START Records provided
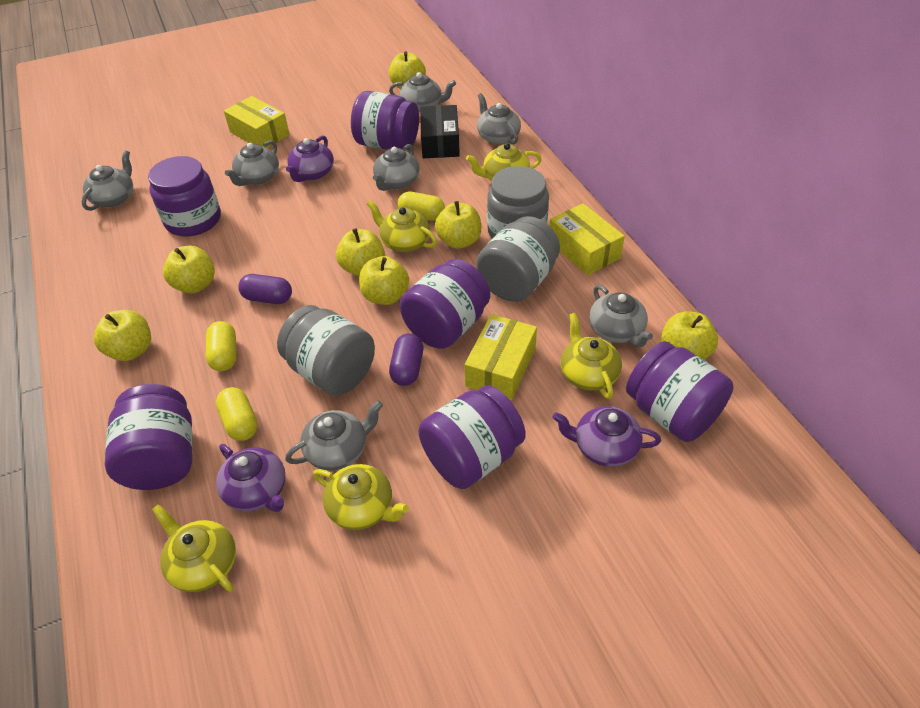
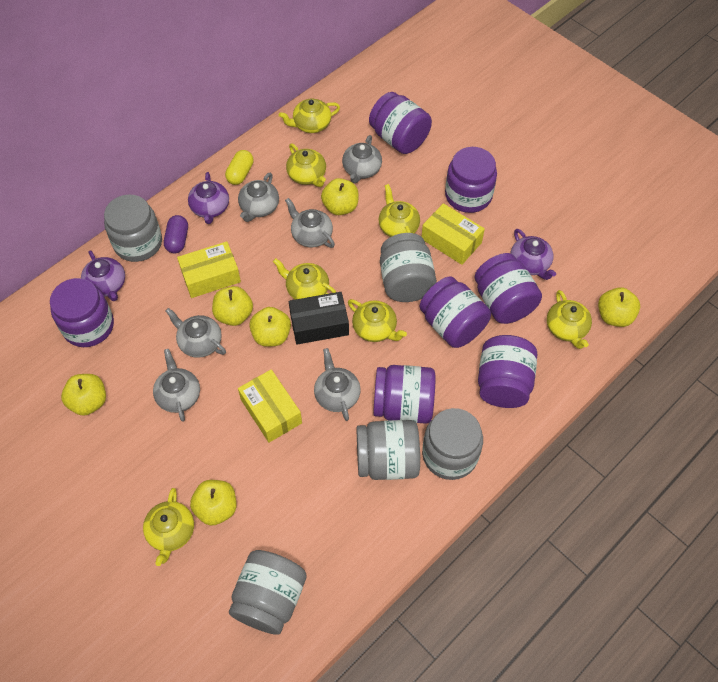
grey jar: 3 -> 5
grey teapot: 7 -> 6
purple capsule: 2 -> 1
purple jar: 6 -> 7
yellow apple: 7 -> 6
yellow capsule: 3 -> 1
yellow teapot: 5 -> 7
END Records provided
Required work: Retype exactly the lines from the one containing "purple capsule: 2 -> 1" through the end of the data. Add nothing.

Task result:
purple capsule: 2 -> 1
purple jar: 6 -> 7
yellow apple: 7 -> 6
yellow capsule: 3 -> 1
yellow teapot: 5 -> 7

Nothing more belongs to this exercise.